Problem: Transcribe the following lines verbatim and omit the pictures.
------ Data listing ------
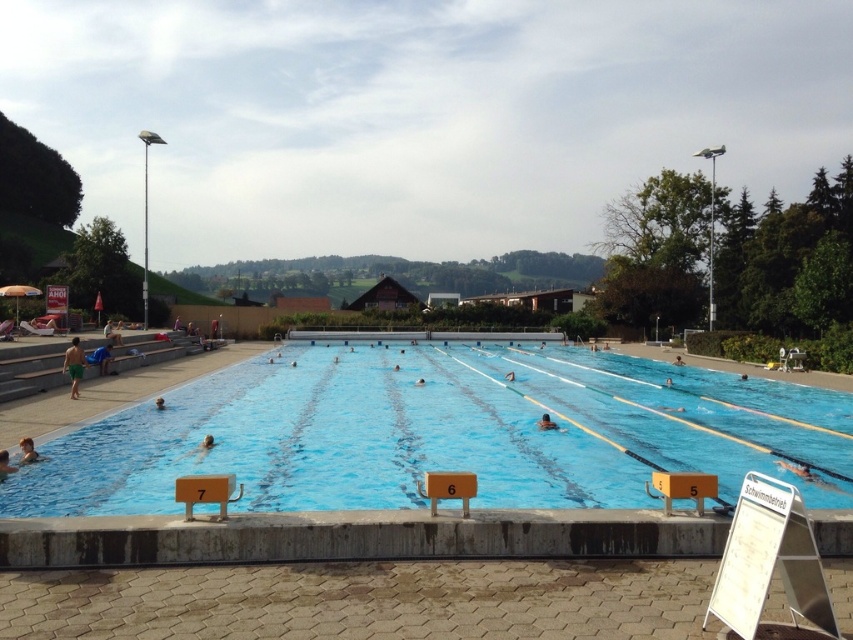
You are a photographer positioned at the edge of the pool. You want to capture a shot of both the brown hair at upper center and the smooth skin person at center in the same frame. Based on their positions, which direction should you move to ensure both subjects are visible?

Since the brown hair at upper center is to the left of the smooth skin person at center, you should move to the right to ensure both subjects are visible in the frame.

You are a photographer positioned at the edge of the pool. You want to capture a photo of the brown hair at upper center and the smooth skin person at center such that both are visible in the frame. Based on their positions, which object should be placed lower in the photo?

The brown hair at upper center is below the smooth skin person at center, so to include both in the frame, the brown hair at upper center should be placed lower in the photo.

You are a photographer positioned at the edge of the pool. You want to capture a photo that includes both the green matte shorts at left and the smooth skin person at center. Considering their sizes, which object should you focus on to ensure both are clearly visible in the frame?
------
Exercise solution:
You are a photographer positioned at the edge of the pool. You want to capture a shot of both the brown hair at upper center and the smooth skin person at center in the same frame. Based on their positions, which direction should you move to ensure both subjects are visible?

Since the brown hair at upper center is to the left of the smooth skin person at center, you should move to the right to ensure both subjects are visible in the frame.

You are a photographer positioned at the edge of the pool. You want to capture a photo of the brown hair at upper center and the smooth skin person at center such that both are visible in the frame. Based on their positions, which object should be placed lower in the photo?

The brown hair at upper center is below the smooth skin person at center, so to include both in the frame, the brown hair at upper center should be placed lower in the photo.

You are a photographer positioned at the edge of the pool. You want to capture a photo that includes both the green matte shorts at left and the smooth skin person at center. Considering their sizes, which object should you focus on to ensure both are clearly visible in the frame?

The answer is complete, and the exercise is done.